━━━━━ Given data ━━━━━
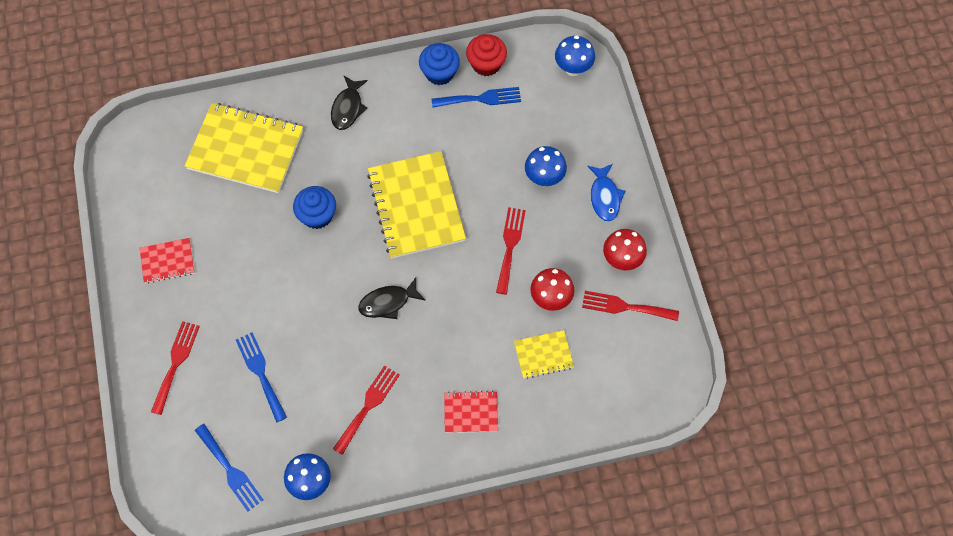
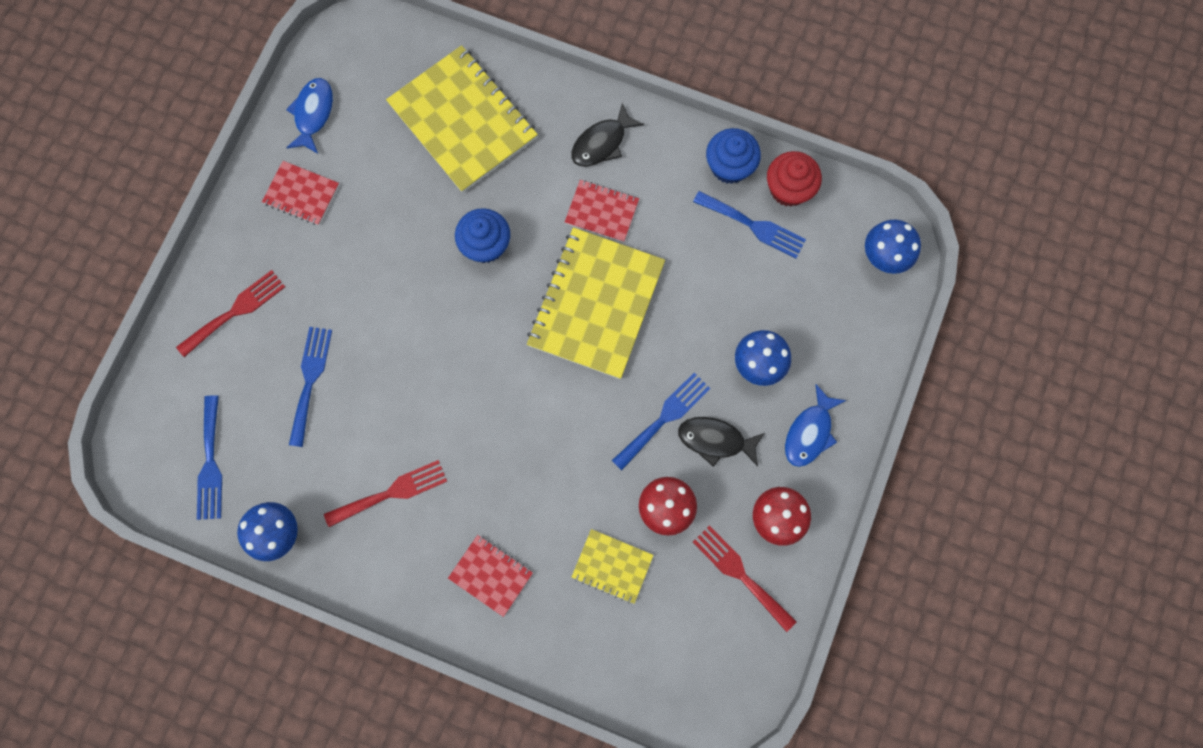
camera: 35 degrees right, 10 degrees up
black fish [358,278,426,319] -> black fish moved to [678,417,765,467]
red fork [496,207,526,294] -> blue fork [612,373,711,471]
none -> blue fish [286,78,333,154]
none -> red notebook [565,180,639,242]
━━━━━
Assignment.
None of the pictures belong in the copy; repeat all other material exactly.

Exercise answer.
camera: 35 degrees right, 10 degrees up
black fish [358,278,426,319] -> black fish moved to [678,417,765,467]
red fork [496,207,526,294] -> blue fork [612,373,711,471]
none -> blue fish [286,78,333,154]
none -> red notebook [565,180,639,242]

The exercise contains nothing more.